_Directions for this task:_ Output the entries exactly as they appear. Pictures should not be included.

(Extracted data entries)
+ + + +
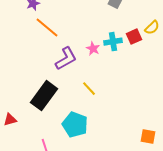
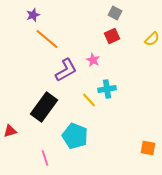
red square: (134, 37) -> (112, 36), moved
cyan cross: (113, 42) -> (107, 89), moved

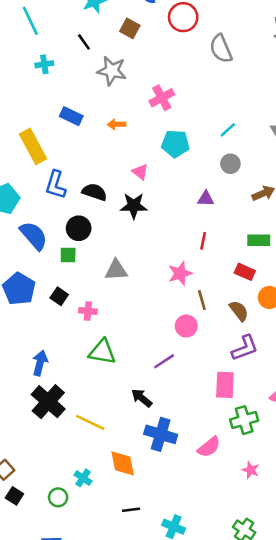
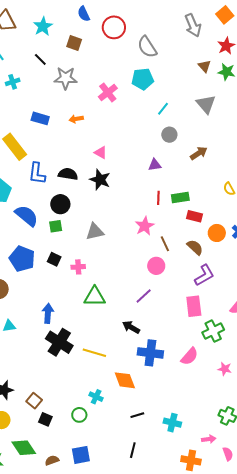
cyan pentagon: (175, 144) -> (143, 79), moved
black star: (134, 206) -> (100, 180), turned 30
green rectangle: (259, 240) -> (180, 198), moved

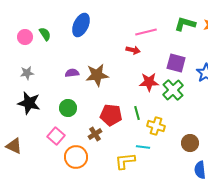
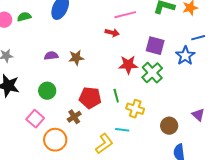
green semicircle: (45, 34) -> (24, 17), turned -72
brown star: (97, 75) -> (76, 58), size x0.7
yellow L-shape: (125, 161) -> (104, 144), turned 150

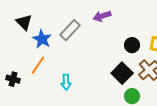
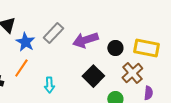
purple arrow: (102, 16) -> (85, 40), moved, size x1.4
black square: (122, 73) -> (93, 76), moved

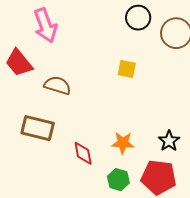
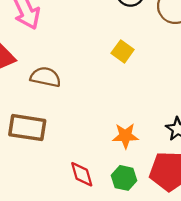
yellow square: (127, 69) -> (123, 51), turned 30
red diamond: (83, 153) -> (82, 174), moved

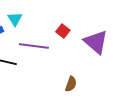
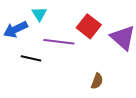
red square: (63, 31) -> (89, 26), size x1.6

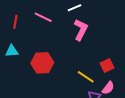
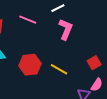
yellow line: (86, 77) -> (59, 69), moved

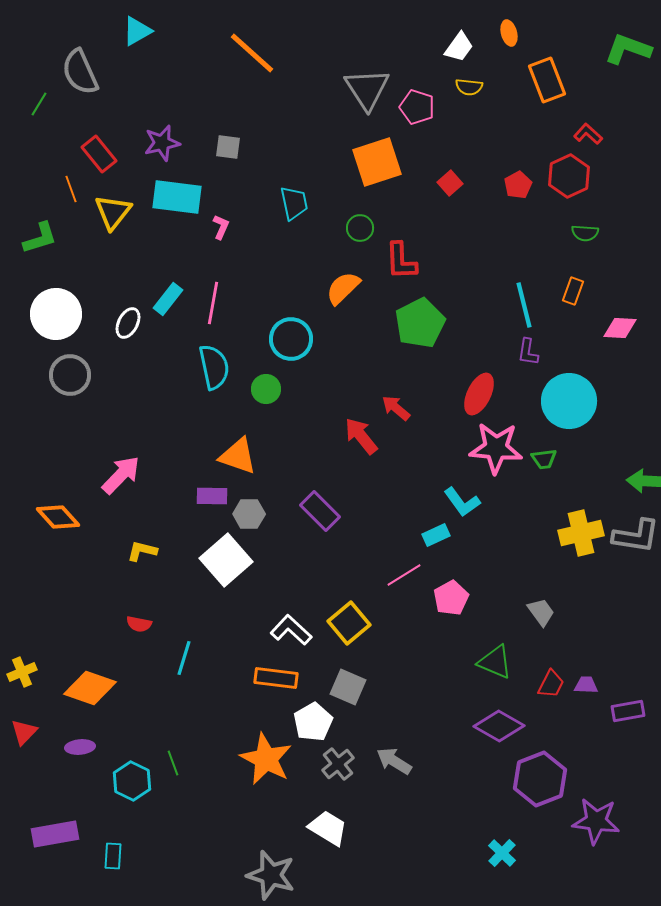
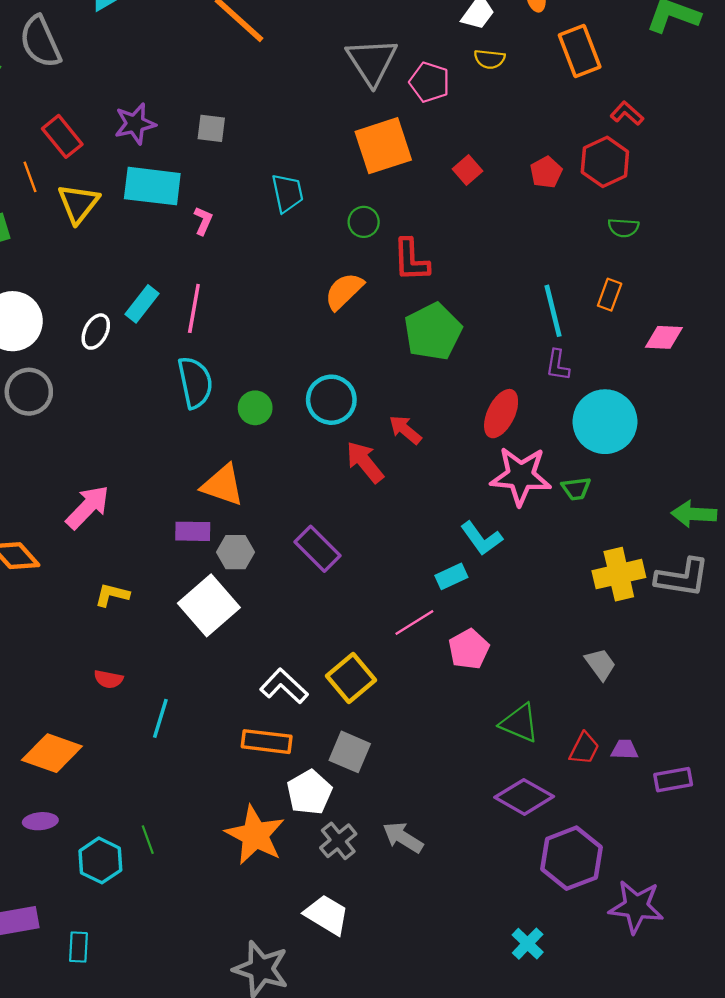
cyan circle: (291, 339) -> (331, 400), moved
gray trapezoid: (541, 612) -> (600, 664), moved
+ + + +
_Completed task:_
red square: (134, 37) -> (112, 36), moved
cyan cross: (113, 42) -> (107, 89), moved

cyan pentagon: (175, 144) -> (143, 79), moved
black star: (134, 206) -> (100, 180), turned 30
green rectangle: (259, 240) -> (180, 198), moved

green semicircle: (45, 34) -> (24, 17), turned -72
brown star: (97, 75) -> (76, 58), size x0.7
yellow L-shape: (125, 161) -> (104, 144), turned 150

purple arrow: (102, 16) -> (85, 40), moved, size x1.4
black square: (122, 73) -> (93, 76), moved

yellow square: (127, 69) -> (123, 51), turned 30
red diamond: (83, 153) -> (82, 174), moved

red square: (63, 31) -> (89, 26), size x1.6

yellow line: (86, 77) -> (59, 69), moved

cyan circle: (291, 339) -> (331, 400), moved
gray trapezoid: (541, 612) -> (600, 664), moved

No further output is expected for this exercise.